= Beginning of Section =
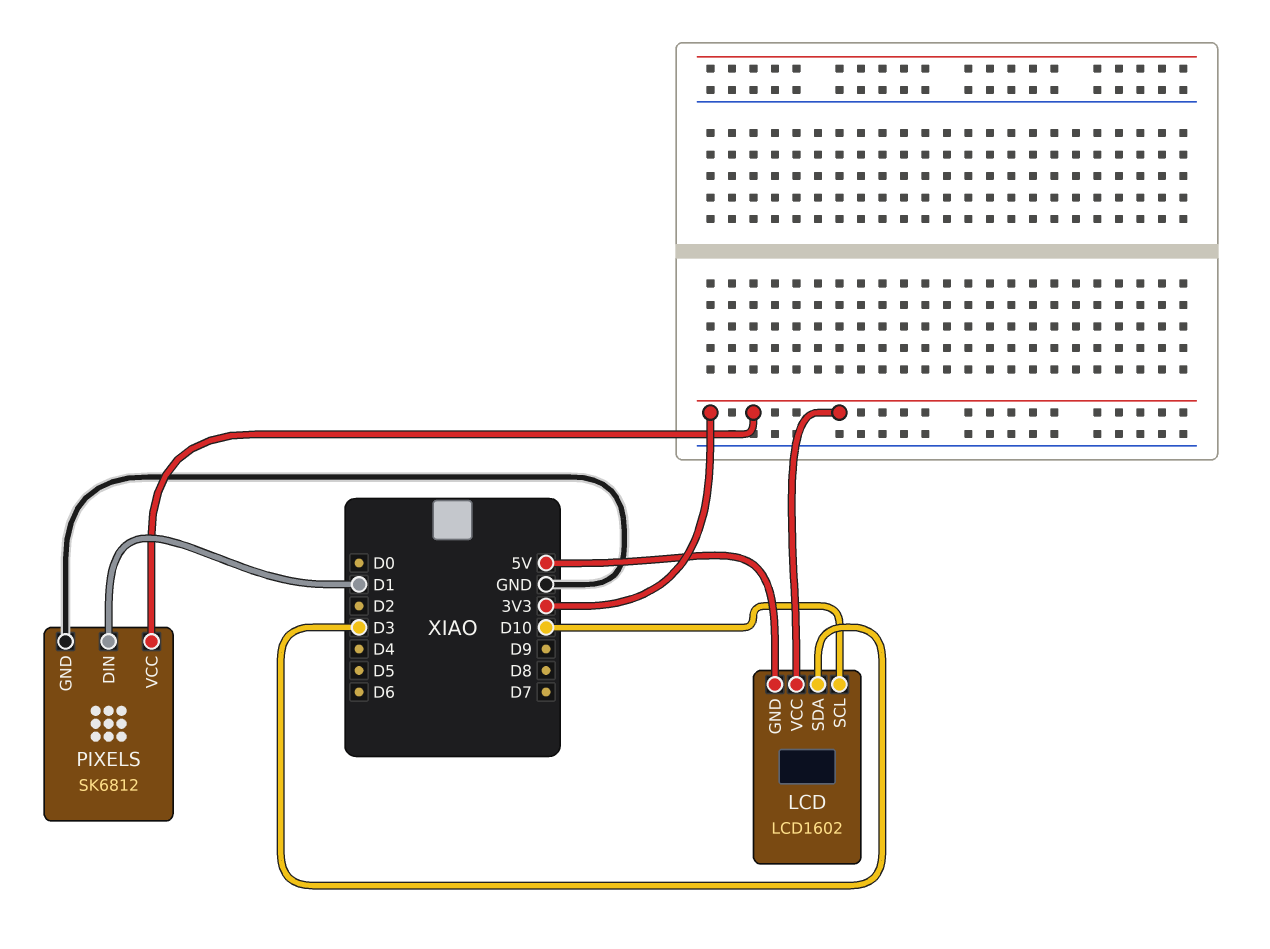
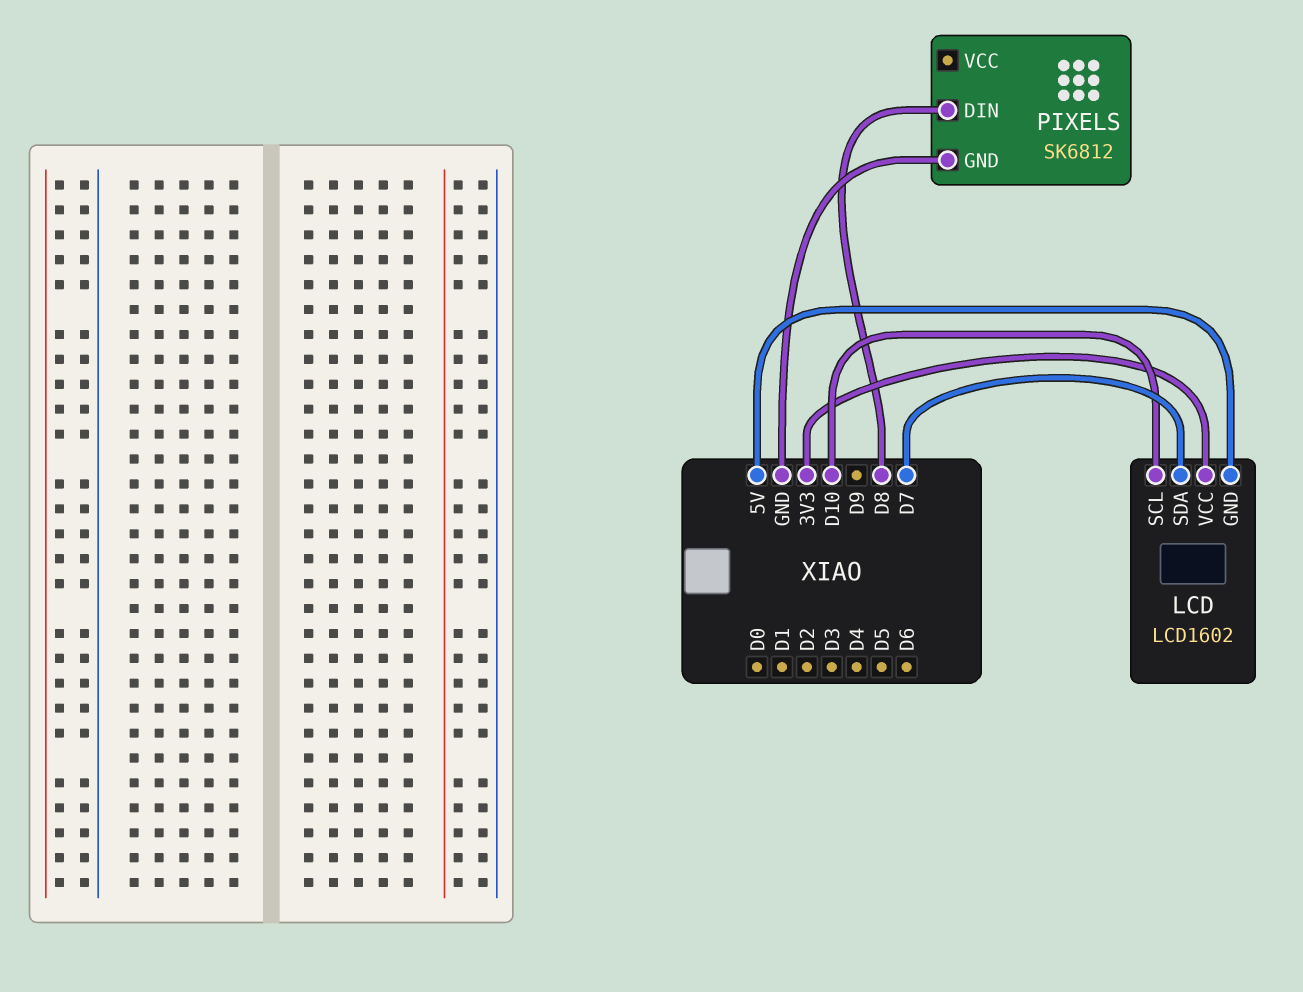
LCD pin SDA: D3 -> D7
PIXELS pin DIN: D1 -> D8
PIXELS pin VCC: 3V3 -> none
= End of Section =
= Beginning of Section =
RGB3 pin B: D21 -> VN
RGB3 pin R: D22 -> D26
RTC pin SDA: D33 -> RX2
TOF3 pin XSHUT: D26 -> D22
= End of Section =
WHAT YOU HAVE TO DO
In your answer, include only the lines above starting at the line that holds "LCD pin SDA: D3 -> D7" and ending at the line that holds "PIXELS pin VCC: 3V3 -> none", copied exactly.

COMPLETED TASK
LCD pin SDA: D3 -> D7
PIXELS pin DIN: D1 -> D8
PIXELS pin VCC: 3V3 -> none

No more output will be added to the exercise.